> **题目**: 数一数下面的记录中有多少行含有字符串“treble”，只写出这个数字。

----- 输入记录 -----

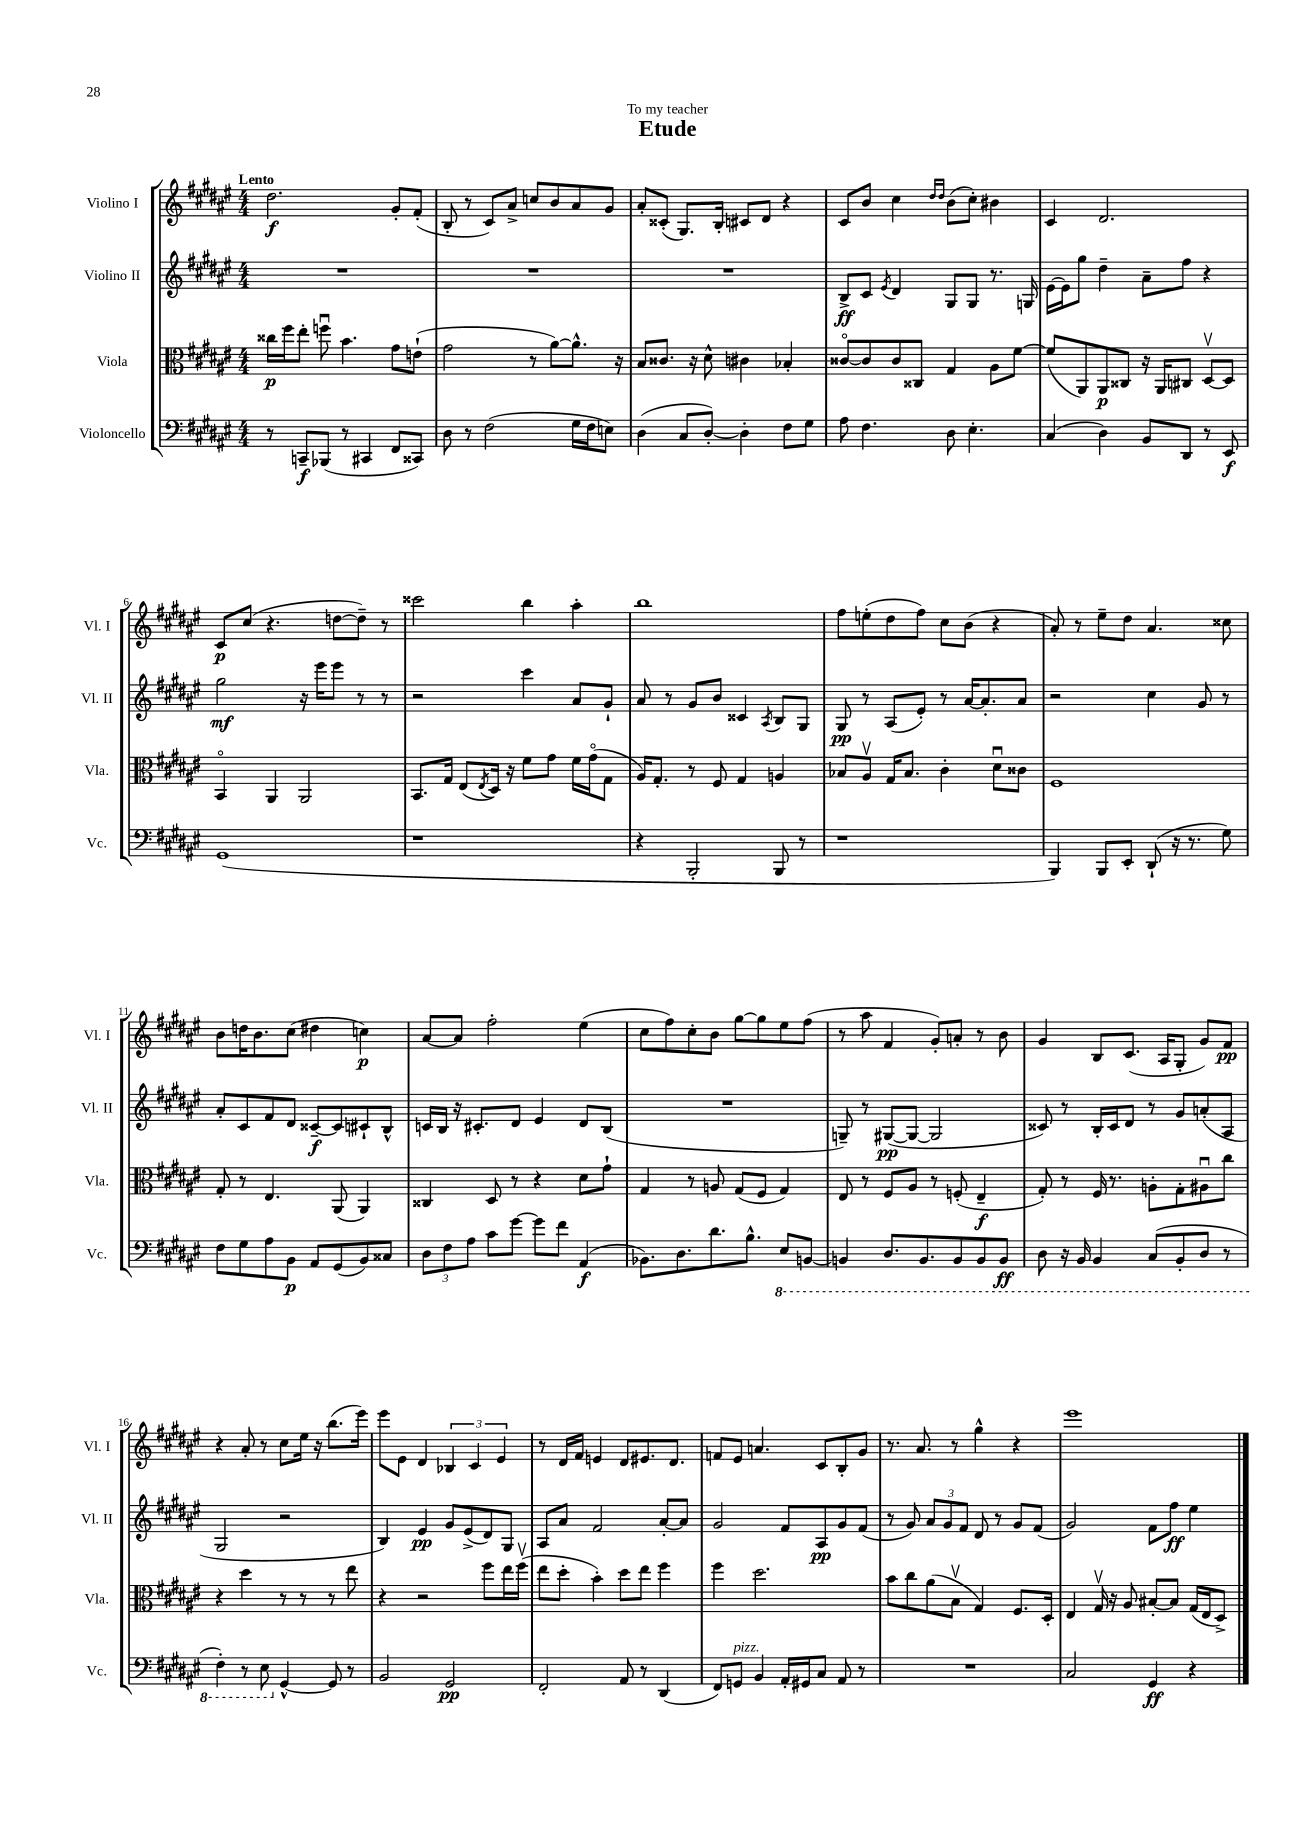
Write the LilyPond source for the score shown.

\header { title = "Etude" dedication = "To my teacher" }
<<
\new StaffGroup <<
\new Staff = "s0" \with { instrumentName = "Violino I" shortInstrumentName = "Vl. I" } {
    \clef treble \key fis \major \numericTimeSignature \time 4/4 \tempo "Lento"
    dis''2.\f gis'8-. fis'8-.( |
    b8-. r8 cis'8) ais'8-> c''8 b'8 ais'8 gis'8 |
    ais'8-. cisis'8-.( gis8.) b16-. cis'8 dis'8 r4 |
    cis'8 b'8 cis''4 \grace { dis''16 dis''16 } b'8( cis''8-.) bis'4 |
    cis'4 dis'2. |
    cis'8\p cis''8( r4. d''8~ d''8--) r8 |
    cisis'''2 b''4 ais''4-. |
    b''1 |
    fis''8 e''8-.( dis''8 fis''8) cis''8 b'8( r4 |
    ais'8-.) r8 eis''8-- dis''8 ais'4. cisis''8 |
    b'8 d''16 b'8. cis''8( dis''4 c''4\p) |
    ais'8~ ais'8 fis''2-. eis''4( |
    cis''8 fis''8) cis''8-. b'8 gis''8~ gis''8 eis''8 fis''8( |
    r8 ais''8 fis'4 gis'8-.) a'8-. r8 b'8 |
    gis'4 b8 cis'8.( ais16 gis8-. gis'8) fis'8\pp |
    r4 ais'8-. r8 cis''8 eis''16 r16 b''8.( eis'''16) |
    eis'''8 eis'8 dis'4 \tuplet 3/2 { bes4 cis'4 eis'4 } |
    r8 dis'16 fis'16 e'4 dis'8 eis'8. dis'8. |
    f'8 eis'8 a'4. cis'8 b8-. gis'8 |
    r8. ais'8. r8 gis''4-^ r4 |
    eis'''1 \bar "|." |
}
\new Staff = "s1" \with { instrumentName = "Violino II" shortInstrumentName = "Vl. II" } {
    \clef treble \key fis \major \numericTimeSignature \time 4/4
    R1 |
    R1 |
    R1 |
    b8->\ff cis'8 \acciaccatura { eis'8 } dis'4 gis8 gis8 r8. g16 |
    eis'16~ eis'16 gis''8 dis''4-- ais'8-- fis''8 r4 |
    gis''2\mf r16 eis'''16 eis'''8 r8 r8 |
    r2 cis'''4 ais'8 gis'8-! |
    ais'8 r8 gis'8 b'8 cisis'4 \acciaccatura { ais8 } b8 gis8 |
    gis8\pp r8 ais8( eis'8-.) r8 ais'16~ ais'8.-. ais'8 |
    r2 cis''4 gis'8 r8 |
    ais'8-. cis'8 fis'8 dis'8 cisis'8~--\f cisis'8 cis'8-! b8-^ |
    c'16 b16 r16 cis'8.-. dis'8 eis'4 dis'8 b8( |
    R1 |
    g8--) r8 gis8~\pp( gis8~ gis2 |
    cisis'8) r8 b16-. cisis'16 dis'8 r8 gis'8 a'8-.( ais8 |
    gis2 r2 |
    b4) eis'4\pp gis'8 eis'8->( dis'8) gis8 |
    ais8 ais'8 fis'2 ais'8~-. ais'8 |
    gis'2 fis'8 ais8\pp gis'8 fis'8( |
    r8 gis'8) \tuplet 3/2 { ais'8 gis'8 fis'8 } dis'8 r8 gis'8 fis'8( |
    gis'2) fis'8 fis''8\ff eis''4 \bar "|." |
}
\new Staff = "s2" \with { instrumentName = "Viola" shortInstrumentName = "Vla." } {
    \clef alto \key fis \major \numericTimeSignature \time 4/4
    cisis''16\p fis''16 eis''8-. f''8\downbow b'4. gis'8 e'8-!( |
    gis'2 r8 ais'8~) ais'8.-^ r16 |
    b8 cisis'8. r16 dis'8-^ cis'4 bes4-. |
    cisis'8~\flageolet cisis'8 cisis'8 cisis8 gis4 ais8 fis'8~ |
    fis'8( ais,8) ais,8\p cisis8 r16 ais,16 cis8 dis8~\upbow dis8 |
    b,4\flageolet ais,4 ais,2 |
    b,8. gis16 eis8( \acciaccatura { eis8 } dis16) r16 fis'8 gis'8 fis'16 gis'16\flageolet( gis8 |
    ais16) gis8.-. r8 fis8 gis4 a4 |
    bes8 ais8\upbow gis16 bes8. cis'4-. dis'8\downbow cisis'8 |
    fis1 |
    gis8-. r8 eis4. ais,8( ais,4) |
    cisis4 dis8 r8 r4 dis'8 gis'8-! |
    gis4 r8 a8 gis8( fis8 gis4) |
    eis8 r8 fis8 ais8 r8 f8-.( eis4--\f |
    gis8-.) r8 fis16 r8. a8-. gis8-. ais8\downbow cis''8 |
    r4 dis''4 r8 r8 r8 eis''8 |
    r4 r2 fis''8 eis''16 fis''16\upbow( |
    eis''8 dis''8-. b'4-.) dis''8 eis''8 fis''4 |
    fis''4 dis''2. |
    b'8 cis''8 ais'8( b8\upbow gis4) fis8. dis16-. |
    eis4 gis16\upbow r16 ais8 bis8~-. bis8 gis16( eis16 dis8->) \bar "|." |
}
\new Staff = "s3" \with { instrumentName = "Violoncello" shortInstrumentName = "Vc." } {
    \clef bass \key fis \major \numericTimeSignature \time 4/4
    r8 c,8--\f bes,,8( r8 cis,4 fis,8 cisis,8) |
    dis8 r8 fis2( gis16 fis16 e8) |
    dis4( cis8 dis8~-.) dis4-. fis8 gis8 |
    ais8 fis4. dis8 eis4.-. |
    cis4( dis4) b,8 dis,8 r8 eis,8\f |
    gis,1( |
    r1 |
    r4 b,,2-. b,,8 r8 |
    r1 |
    b,,4) b,,8 eis,8-. dis,8-!( r16 r8. gis8) |
    fis8 gis8 ais8 b,8\p ais,8 gis,8( b,8) cisis8 |
    \tuplet 3/2 { dis8 fis8 ais8 } cis'8 gis'8~ gis'8 fis'8 ais,4\f( |
    bes,8.) dis8. dis'8. b8.-^ \ottava #-1 eis,8 b,,!8~ |
    b,,!4 dis,8. b,,8. b,,8 b,,8 b,,8\ff |
    dis,8 r16 b,,16 b,,4 cis,8( b,,8-. dis,8 r8 |
    fis,4-.) r8 eis,8 \ottava #0 gis,4~-^ gis,8 r8 |
    b,2 gis,2\pp |
    fis,2-. ais,8 r8 dis,4( |
    fis,8) g,8^\markup { \italic "pizz." } b,4 ais,16-. gis,16 cis8 ais,8 r8 |
    R1 |
    cis2 gis,4\ff r4 \bar "|." |
}
>>
>>
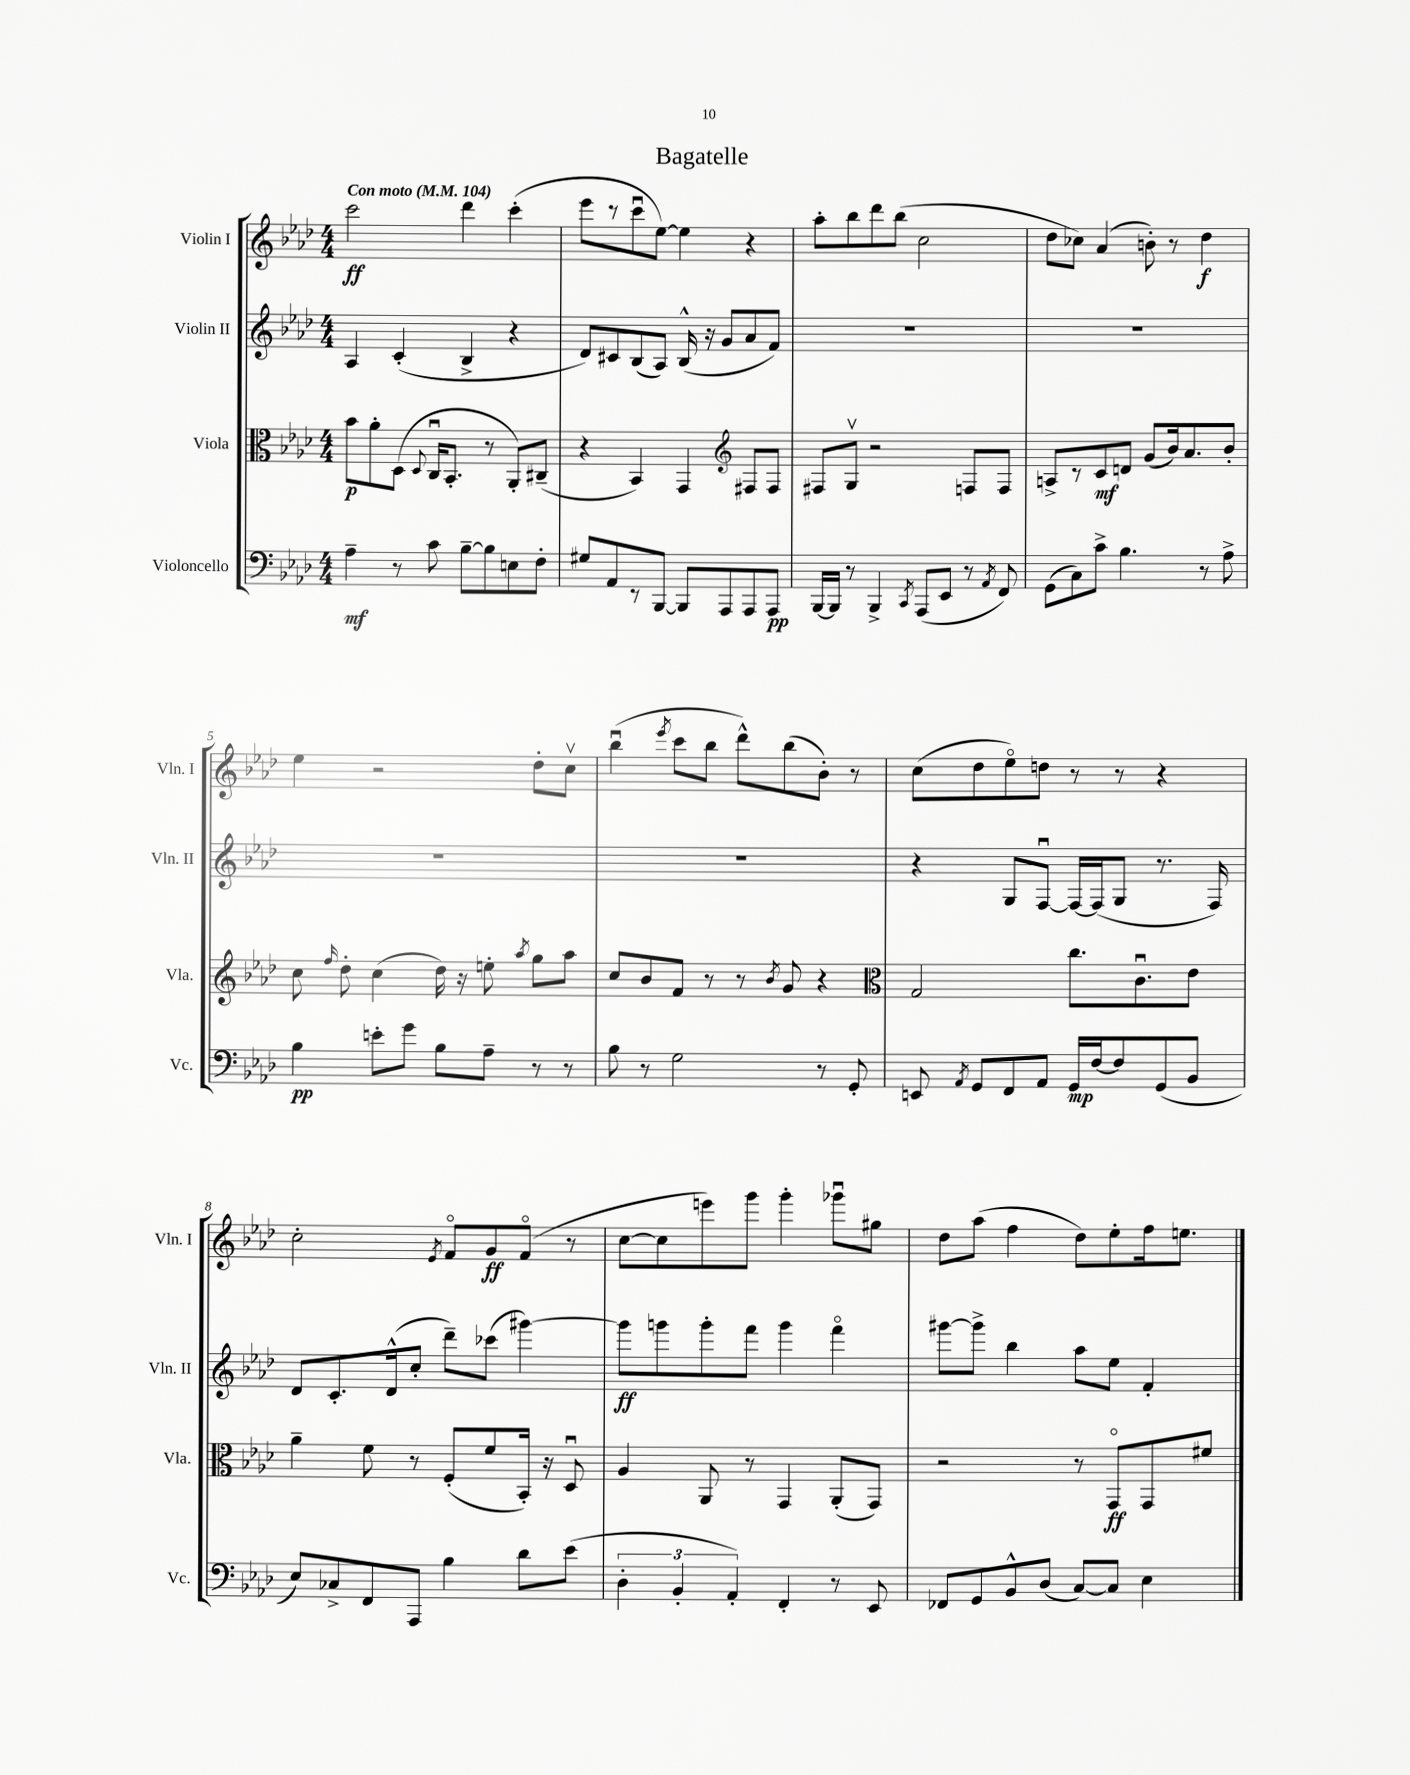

-----

> **解答**: 2